__LISTING__:

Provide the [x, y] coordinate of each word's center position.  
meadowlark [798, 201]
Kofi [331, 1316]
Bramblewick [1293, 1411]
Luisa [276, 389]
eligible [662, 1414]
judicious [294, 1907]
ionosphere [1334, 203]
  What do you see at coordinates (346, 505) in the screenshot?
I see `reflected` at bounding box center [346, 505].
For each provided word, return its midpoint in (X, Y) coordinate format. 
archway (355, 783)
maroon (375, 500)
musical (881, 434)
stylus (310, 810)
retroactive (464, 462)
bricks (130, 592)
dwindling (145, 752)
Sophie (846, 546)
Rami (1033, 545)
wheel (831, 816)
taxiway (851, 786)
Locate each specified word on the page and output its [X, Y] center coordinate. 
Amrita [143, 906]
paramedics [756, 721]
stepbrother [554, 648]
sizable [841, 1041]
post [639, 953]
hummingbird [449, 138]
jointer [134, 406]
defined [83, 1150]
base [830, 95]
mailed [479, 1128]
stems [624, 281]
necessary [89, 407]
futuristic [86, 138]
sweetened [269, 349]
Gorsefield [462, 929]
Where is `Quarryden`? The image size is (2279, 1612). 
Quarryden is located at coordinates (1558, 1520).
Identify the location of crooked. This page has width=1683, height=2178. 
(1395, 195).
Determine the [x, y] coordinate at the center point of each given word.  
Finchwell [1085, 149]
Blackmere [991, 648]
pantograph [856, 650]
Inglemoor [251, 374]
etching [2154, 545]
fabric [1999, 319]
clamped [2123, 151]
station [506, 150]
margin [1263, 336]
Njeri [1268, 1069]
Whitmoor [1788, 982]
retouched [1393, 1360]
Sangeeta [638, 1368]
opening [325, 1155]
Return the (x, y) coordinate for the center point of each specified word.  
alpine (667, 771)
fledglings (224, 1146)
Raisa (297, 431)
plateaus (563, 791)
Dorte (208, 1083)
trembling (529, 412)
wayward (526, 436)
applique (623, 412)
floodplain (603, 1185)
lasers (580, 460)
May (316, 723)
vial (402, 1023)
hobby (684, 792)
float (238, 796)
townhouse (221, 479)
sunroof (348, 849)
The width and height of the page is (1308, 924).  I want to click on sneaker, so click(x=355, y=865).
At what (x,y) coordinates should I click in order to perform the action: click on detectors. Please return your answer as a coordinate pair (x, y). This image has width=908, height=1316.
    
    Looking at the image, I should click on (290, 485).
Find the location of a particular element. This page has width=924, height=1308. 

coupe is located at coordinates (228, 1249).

__WHAT THIS TASK INVOLVES__:
Please echo the data verbatim, starting at the line that contains "trembling (529, 412)" and ending at the final line of the data, with both of those lines included.

__SOLUTION BELOW__:
trembling (529, 412)
wayward (526, 436)
applique (623, 412)
floodplain (603, 1185)
lasers (580, 460)
May (316, 723)
vial (402, 1023)
hobby (684, 792)
float (238, 796)
townhouse (221, 479)
sunroof (348, 849)
The width and height of the page is (1308, 924).  I want to click on sneaker, so click(x=355, y=865).
At what (x,y) coordinates should I click in order to perform the action: click on detectors. Please return your answer as a coordinate pair (x, y). This image has width=908, height=1316.
    
    Looking at the image, I should click on (290, 485).
Find the location of a particular element. This page has width=924, height=1308. 

coupe is located at coordinates (228, 1249).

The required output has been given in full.